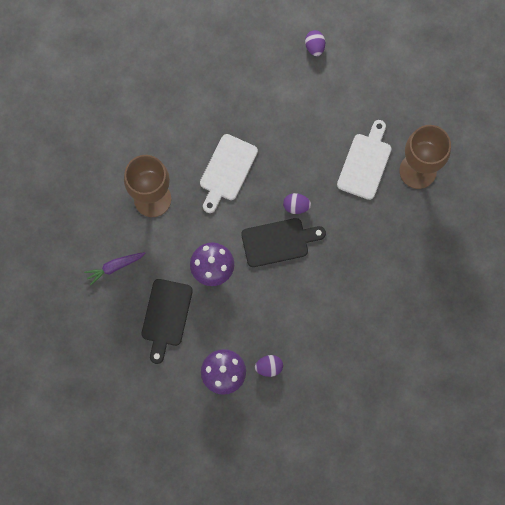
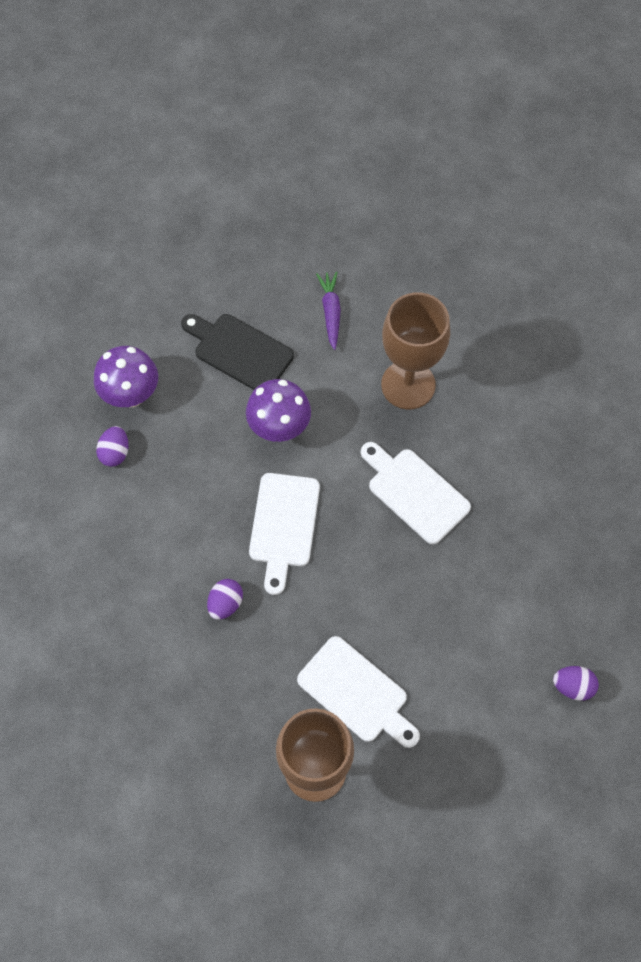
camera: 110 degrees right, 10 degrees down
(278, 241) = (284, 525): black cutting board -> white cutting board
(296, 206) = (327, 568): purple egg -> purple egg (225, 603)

Exercise instructions ::
Find the line that contains "(278, 241) = (284, 525): black" in the listing above. Retype it and every line after it up to the last, exactly, and nothing else.

Result of this task ::
(278, 241) = (284, 525): black cutting board -> white cutting board
(296, 206) = (327, 568): purple egg -> purple egg (225, 603)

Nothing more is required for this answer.